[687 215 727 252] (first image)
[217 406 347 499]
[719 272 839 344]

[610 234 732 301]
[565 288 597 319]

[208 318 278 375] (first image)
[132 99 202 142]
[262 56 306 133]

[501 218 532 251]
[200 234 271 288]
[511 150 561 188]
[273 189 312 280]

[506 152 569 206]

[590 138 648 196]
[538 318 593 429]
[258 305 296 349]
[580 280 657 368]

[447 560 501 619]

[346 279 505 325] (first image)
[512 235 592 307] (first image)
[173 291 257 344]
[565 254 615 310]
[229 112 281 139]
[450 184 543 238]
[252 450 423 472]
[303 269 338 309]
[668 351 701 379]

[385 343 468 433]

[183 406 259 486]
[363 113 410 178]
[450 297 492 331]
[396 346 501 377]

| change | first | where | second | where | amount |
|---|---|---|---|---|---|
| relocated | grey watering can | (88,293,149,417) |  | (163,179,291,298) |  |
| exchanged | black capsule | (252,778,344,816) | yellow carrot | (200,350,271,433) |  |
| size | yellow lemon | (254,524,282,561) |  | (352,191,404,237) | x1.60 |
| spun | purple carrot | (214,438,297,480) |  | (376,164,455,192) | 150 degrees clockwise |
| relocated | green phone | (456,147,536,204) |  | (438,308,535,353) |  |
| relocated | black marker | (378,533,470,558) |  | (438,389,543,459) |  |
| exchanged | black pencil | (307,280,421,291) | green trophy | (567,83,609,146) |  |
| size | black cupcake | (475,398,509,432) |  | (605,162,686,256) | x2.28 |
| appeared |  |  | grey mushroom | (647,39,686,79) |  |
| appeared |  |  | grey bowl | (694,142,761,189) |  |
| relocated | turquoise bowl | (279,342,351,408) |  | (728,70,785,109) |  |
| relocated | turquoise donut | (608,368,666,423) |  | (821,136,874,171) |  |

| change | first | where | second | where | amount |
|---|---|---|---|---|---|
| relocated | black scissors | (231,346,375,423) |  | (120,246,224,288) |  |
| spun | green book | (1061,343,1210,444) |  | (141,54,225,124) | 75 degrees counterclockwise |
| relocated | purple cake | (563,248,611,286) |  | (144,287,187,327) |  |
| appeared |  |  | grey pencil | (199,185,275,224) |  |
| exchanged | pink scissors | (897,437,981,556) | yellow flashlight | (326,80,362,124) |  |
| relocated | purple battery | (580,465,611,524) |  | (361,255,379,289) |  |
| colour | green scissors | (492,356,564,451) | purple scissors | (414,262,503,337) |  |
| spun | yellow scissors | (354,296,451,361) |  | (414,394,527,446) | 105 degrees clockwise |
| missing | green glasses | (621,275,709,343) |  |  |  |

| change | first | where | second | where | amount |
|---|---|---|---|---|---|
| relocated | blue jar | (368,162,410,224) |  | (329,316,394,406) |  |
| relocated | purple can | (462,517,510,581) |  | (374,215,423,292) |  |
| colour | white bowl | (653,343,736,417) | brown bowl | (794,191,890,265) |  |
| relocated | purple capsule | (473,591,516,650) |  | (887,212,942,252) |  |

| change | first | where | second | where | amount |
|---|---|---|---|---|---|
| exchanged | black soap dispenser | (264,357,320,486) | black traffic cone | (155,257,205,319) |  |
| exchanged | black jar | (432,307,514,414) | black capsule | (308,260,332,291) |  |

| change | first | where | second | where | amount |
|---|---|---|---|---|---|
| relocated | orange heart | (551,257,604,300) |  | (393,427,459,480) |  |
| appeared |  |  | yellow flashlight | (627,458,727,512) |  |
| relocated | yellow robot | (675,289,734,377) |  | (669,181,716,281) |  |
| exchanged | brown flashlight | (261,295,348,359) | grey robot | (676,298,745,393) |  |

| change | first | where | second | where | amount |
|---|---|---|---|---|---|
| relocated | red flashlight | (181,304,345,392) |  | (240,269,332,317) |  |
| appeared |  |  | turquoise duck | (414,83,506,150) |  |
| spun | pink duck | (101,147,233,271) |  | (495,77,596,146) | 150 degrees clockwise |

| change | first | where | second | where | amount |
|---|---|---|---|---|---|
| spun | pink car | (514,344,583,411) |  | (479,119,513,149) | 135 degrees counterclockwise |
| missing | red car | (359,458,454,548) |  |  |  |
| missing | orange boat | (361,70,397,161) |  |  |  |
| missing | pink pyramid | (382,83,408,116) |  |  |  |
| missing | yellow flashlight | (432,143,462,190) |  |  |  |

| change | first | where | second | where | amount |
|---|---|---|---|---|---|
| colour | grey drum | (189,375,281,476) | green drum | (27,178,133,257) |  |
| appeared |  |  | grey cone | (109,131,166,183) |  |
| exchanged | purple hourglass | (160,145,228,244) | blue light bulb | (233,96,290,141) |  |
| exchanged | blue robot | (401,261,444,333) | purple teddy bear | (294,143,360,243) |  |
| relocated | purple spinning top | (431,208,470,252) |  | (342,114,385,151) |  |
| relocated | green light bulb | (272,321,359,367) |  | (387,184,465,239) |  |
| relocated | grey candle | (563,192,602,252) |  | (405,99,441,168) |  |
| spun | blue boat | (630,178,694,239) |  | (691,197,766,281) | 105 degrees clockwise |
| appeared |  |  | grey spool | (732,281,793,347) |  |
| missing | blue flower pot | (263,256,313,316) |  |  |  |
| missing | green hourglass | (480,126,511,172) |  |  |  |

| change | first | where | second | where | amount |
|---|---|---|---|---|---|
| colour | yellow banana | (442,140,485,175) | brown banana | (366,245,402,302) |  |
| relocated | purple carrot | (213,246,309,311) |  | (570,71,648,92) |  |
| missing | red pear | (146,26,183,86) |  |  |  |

- - -

Aim of the exercise → Read each line of the material, and wherever the word "size" turns up, copy that line.

Exercise result →
| size | yellow lemon | (254,524,282,561) |  | (352,191,404,237) | x1.60 |
| size | black cupcake | (475,398,509,432) |  | (605,162,686,256) | x2.28 |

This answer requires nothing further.